- **WORK ORDER**
The records that follow are to be transcribed in full, leaving out each picture.

Stored items

'''

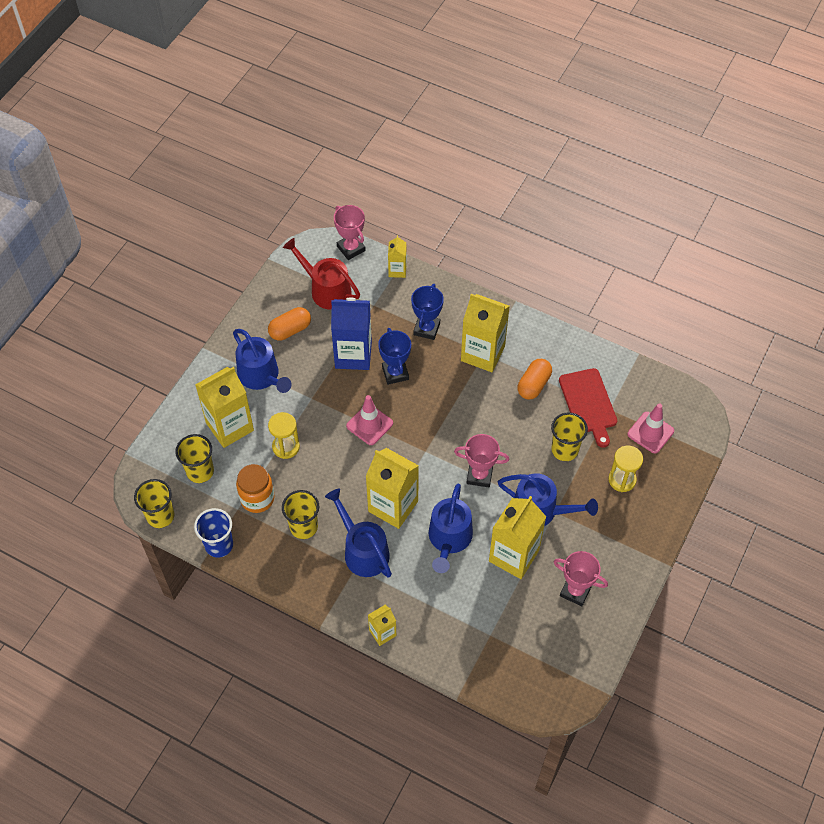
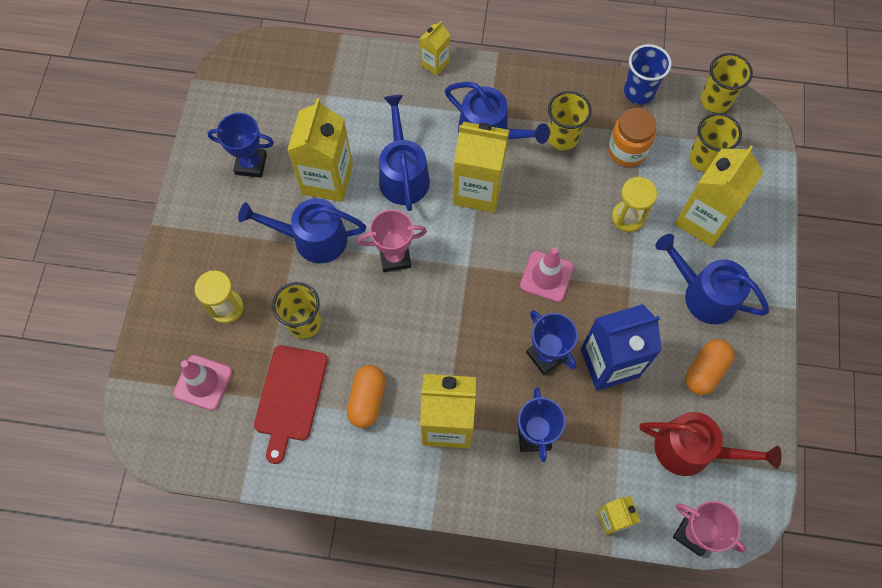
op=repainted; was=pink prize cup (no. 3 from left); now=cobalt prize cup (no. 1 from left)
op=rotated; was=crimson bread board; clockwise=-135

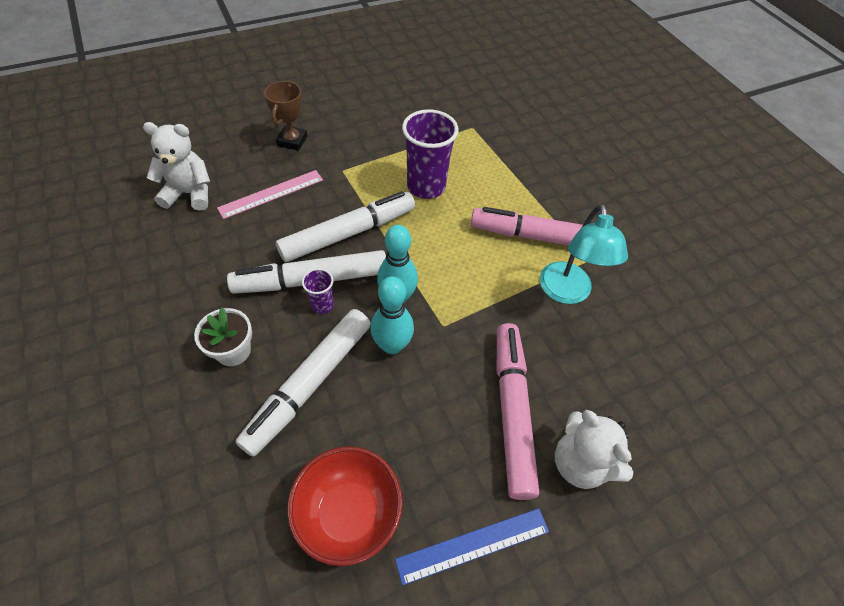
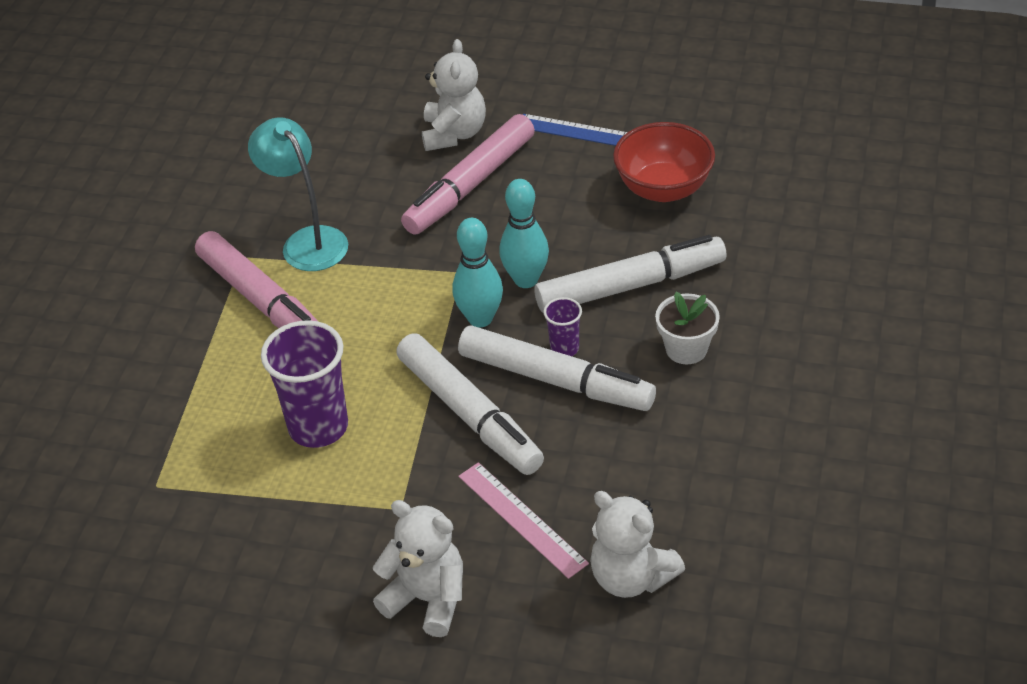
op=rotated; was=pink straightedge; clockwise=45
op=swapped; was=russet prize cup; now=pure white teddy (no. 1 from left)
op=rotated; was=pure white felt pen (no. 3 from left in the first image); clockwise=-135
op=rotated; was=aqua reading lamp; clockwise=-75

'''

- **SOLUTION FOR THIS EXERCISE**
op=repainted; was=pink prize cup (no. 3 from left); now=cobalt prize cup (no. 1 from left)
op=rotated; was=crimson bread board; clockwise=-135

op=rotated; was=pink straightedge; clockwise=45
op=swapped; was=russet prize cup; now=pure white teddy (no. 1 from left)
op=rotated; was=pure white felt pen (no. 3 from left in the first image); clockwise=-135
op=rotated; was=aqua reading lamp; clockwise=-75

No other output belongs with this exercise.